● **Task to carry out**
Reproduce only the items starting at the line that contains "Sander (406, 852)" and ending at the line that contains "(502, 953).", keeping every request line. Shift each coordinate in the answers by adding 89 to every number.
--- Start ---
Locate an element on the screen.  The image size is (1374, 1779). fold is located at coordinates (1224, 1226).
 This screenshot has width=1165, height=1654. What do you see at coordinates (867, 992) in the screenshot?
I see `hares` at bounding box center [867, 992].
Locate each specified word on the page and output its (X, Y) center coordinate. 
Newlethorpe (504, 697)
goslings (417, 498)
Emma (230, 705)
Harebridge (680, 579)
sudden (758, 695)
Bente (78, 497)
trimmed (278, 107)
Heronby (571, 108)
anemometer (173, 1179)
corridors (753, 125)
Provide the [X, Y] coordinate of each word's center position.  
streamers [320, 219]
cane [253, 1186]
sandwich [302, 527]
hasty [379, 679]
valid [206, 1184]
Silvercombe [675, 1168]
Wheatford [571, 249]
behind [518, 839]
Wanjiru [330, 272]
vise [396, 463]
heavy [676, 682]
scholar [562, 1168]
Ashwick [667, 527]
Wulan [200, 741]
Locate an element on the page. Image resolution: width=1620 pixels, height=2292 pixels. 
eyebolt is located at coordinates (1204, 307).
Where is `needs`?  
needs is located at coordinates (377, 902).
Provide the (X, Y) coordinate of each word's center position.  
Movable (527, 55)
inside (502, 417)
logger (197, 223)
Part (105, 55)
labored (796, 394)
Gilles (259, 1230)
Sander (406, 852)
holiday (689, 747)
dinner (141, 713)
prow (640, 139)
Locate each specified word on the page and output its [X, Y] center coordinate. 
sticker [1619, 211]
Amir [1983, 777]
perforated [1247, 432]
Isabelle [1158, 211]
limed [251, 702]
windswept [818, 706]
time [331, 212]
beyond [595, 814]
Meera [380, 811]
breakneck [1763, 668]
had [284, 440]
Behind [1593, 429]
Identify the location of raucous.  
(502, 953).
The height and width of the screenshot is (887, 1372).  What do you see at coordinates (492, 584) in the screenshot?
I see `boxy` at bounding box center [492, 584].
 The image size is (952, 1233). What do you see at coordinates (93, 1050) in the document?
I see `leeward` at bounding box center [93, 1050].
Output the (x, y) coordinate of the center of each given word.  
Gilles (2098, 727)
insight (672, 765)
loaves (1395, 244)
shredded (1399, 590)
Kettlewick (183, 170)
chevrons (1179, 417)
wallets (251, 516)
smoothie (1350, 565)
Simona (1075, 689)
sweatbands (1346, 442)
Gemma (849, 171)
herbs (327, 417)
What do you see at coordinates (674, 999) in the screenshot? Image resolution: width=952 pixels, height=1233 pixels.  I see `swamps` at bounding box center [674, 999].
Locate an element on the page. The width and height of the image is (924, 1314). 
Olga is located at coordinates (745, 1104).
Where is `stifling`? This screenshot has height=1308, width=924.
--- End ---
● **Result of this exercise**
Sander (495, 941)
holiday (778, 836)
dinner (230, 802)
prow (729, 228)
Locate each specified word on the page and output its [X, Y] center coordinate. 
sticker [1708, 300]
Amir [2072, 866]
perforated [1336, 521]
Isabelle [1247, 300]
limed [340, 791]
windswept [907, 795]
time [420, 301]
beyond [684, 903]
Meera [469, 900]
breakneck [1852, 757]
had [373, 529]
Behind [1682, 518]
Identify the location of raucous.  
(591, 1042).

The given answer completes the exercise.